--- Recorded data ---

>>>>>

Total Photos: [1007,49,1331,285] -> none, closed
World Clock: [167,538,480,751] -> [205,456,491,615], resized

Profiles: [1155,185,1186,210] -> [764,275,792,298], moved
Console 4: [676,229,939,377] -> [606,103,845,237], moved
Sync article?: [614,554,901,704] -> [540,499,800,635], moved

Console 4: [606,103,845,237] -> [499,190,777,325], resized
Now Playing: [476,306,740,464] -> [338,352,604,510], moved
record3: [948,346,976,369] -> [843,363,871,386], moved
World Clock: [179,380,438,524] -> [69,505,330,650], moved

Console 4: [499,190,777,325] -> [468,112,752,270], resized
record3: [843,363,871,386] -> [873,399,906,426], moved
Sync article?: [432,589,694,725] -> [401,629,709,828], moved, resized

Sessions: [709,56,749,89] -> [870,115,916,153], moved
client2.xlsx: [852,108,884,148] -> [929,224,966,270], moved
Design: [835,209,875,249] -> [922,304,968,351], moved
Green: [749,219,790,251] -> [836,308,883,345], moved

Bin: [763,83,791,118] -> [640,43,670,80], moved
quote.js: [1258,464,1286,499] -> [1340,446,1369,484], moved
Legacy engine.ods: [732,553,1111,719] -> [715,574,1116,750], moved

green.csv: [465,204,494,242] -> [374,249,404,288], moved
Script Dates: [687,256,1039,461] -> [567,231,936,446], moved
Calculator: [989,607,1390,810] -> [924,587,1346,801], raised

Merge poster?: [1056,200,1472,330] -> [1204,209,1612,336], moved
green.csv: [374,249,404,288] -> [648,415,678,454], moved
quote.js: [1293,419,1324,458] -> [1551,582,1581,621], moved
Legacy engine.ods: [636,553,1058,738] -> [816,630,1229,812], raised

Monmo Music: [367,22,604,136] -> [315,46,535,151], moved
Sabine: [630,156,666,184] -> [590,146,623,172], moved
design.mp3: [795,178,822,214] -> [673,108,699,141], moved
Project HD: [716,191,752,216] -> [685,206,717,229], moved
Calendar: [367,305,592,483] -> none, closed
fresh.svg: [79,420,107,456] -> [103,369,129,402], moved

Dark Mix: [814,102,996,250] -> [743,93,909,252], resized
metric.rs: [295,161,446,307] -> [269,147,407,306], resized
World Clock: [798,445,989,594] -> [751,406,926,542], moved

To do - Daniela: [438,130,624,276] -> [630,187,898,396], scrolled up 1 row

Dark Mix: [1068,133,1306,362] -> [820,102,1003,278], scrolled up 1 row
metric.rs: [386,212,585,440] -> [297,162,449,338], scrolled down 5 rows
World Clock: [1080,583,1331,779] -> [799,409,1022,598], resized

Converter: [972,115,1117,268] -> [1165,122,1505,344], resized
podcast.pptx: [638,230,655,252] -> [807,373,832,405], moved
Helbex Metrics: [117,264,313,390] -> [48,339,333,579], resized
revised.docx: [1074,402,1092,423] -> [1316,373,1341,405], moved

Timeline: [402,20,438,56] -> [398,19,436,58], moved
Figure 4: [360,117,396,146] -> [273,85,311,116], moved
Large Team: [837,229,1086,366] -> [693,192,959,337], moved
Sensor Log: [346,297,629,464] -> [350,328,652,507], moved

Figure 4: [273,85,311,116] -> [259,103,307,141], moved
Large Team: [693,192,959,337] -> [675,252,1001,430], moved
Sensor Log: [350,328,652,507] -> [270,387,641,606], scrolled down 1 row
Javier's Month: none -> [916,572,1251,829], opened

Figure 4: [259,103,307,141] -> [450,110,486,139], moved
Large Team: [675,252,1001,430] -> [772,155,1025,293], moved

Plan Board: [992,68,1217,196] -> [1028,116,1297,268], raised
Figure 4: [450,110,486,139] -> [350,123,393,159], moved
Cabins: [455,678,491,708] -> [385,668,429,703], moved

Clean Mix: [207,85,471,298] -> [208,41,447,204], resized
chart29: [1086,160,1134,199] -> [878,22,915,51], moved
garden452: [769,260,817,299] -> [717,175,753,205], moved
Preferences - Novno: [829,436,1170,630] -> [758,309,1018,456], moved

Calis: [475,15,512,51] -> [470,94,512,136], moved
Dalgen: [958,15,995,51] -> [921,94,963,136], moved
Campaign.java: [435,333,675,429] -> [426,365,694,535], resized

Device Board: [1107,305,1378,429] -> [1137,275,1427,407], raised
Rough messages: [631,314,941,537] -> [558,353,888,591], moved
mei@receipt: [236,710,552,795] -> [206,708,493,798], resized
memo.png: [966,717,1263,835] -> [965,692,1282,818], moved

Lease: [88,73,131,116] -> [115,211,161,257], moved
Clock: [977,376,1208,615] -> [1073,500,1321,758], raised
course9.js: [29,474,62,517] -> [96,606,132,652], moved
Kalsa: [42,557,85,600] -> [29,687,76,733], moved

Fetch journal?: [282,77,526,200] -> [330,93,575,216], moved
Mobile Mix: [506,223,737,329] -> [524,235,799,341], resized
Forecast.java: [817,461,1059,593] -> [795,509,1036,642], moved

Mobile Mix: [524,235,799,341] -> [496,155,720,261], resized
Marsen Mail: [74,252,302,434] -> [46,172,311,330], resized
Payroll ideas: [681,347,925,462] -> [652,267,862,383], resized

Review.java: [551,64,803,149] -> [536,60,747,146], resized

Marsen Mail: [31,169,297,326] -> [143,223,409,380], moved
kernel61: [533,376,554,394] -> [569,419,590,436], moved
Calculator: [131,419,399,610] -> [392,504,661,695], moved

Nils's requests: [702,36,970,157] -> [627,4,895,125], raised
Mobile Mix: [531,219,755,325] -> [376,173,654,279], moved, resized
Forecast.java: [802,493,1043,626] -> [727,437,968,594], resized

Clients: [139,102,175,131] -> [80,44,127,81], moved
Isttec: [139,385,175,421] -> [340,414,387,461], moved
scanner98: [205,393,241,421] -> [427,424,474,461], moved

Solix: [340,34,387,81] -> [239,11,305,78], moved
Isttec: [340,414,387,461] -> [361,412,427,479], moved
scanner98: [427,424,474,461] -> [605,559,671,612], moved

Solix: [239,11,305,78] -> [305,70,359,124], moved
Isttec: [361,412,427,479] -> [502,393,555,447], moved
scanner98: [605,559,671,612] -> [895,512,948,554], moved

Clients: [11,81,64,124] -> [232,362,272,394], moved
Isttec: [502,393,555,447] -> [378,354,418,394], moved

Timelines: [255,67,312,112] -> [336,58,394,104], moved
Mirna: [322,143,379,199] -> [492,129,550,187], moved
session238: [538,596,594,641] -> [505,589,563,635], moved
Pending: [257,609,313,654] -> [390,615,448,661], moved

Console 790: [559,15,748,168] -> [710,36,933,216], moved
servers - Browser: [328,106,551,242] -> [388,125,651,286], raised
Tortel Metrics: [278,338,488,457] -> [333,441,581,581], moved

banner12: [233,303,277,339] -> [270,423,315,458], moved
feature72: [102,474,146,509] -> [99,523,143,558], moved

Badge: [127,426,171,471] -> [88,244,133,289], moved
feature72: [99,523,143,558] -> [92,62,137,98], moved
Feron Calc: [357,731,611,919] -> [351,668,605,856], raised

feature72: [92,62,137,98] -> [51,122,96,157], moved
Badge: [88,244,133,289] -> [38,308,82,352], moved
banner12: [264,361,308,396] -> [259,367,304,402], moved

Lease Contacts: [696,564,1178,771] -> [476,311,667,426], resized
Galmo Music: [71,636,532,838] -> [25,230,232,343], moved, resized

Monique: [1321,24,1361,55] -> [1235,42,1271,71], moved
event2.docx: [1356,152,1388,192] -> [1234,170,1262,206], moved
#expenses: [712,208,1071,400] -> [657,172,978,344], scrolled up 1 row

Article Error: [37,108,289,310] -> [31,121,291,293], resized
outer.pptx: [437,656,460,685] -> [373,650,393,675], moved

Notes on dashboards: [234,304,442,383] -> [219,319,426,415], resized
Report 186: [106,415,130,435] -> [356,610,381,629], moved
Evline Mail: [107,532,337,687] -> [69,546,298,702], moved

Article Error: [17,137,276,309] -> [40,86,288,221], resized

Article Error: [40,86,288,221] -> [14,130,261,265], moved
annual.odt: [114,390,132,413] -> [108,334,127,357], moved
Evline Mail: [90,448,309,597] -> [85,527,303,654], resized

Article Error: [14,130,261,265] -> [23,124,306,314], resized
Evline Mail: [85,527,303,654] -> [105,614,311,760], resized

<<<<<

--- WORK TASK ---
Only the lines above from the one with "Badge: [127,426,171,471] ->" through the one with "event2.docx: [1356,152,1388,192] ->" should be duplicated, character for character.

--- SOLUTION FOR THIS TASK ---
Badge: [127,426,171,471] -> [88,244,133,289], moved
feature72: [99,523,143,558] -> [92,62,137,98], moved
Feron Calc: [357,731,611,919] -> [351,668,605,856], raised

feature72: [92,62,137,98] -> [51,122,96,157], moved
Badge: [88,244,133,289] -> [38,308,82,352], moved
banner12: [264,361,308,396] -> [259,367,304,402], moved

Lease Contacts: [696,564,1178,771] -> [476,311,667,426], resized
Galmo Music: [71,636,532,838] -> [25,230,232,343], moved, resized

Monique: [1321,24,1361,55] -> [1235,42,1271,71], moved
event2.docx: [1356,152,1388,192] -> [1234,170,1262,206], moved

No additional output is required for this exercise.